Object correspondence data
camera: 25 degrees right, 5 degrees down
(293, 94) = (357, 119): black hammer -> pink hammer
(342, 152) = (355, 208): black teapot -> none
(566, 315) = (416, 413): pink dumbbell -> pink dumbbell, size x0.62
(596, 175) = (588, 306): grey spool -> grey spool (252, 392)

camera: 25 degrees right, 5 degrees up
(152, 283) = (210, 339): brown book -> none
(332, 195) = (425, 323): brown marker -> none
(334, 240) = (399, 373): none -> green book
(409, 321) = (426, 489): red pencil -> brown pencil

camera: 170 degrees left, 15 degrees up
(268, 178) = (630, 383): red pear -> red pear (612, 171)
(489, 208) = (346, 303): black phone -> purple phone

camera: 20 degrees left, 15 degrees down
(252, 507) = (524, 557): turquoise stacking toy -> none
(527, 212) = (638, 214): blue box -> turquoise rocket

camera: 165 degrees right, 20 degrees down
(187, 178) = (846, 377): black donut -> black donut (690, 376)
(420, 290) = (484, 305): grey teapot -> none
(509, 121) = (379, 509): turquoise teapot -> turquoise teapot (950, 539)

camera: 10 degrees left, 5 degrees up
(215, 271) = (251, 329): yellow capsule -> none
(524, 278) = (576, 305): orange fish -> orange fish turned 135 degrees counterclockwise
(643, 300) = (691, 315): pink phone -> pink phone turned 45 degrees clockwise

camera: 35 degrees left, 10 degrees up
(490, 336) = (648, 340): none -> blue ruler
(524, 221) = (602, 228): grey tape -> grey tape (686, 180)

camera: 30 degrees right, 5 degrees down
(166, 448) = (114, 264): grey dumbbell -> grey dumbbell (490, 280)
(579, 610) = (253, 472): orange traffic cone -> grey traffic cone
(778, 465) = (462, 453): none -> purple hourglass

◆ TASK TO COMPLETE ◆
Keeping every character as it is, restate the lines above that run from the line with "(293, 94) = (357, 119): black" through the line with "(252, 507) = (524, 557): turquoise", both included, and nothing else.

◆ ANSWER BOX ◆
(293, 94) = (357, 119): black hammer -> pink hammer
(342, 152) = (355, 208): black teapot -> none
(566, 315) = (416, 413): pink dumbbell -> pink dumbbell, size x0.62
(596, 175) = (588, 306): grey spool -> grey spool (252, 392)

camera: 25 degrees right, 5 degrees up
(152, 283) = (210, 339): brown book -> none
(332, 195) = (425, 323): brown marker -> none
(334, 240) = (399, 373): none -> green book
(409, 321) = (426, 489): red pencil -> brown pencil

camera: 170 degrees left, 15 degrees up
(268, 178) = (630, 383): red pear -> red pear (612, 171)
(489, 208) = (346, 303): black phone -> purple phone

camera: 20 degrees left, 15 degrees down
(252, 507) = (524, 557): turquoise stacking toy -> none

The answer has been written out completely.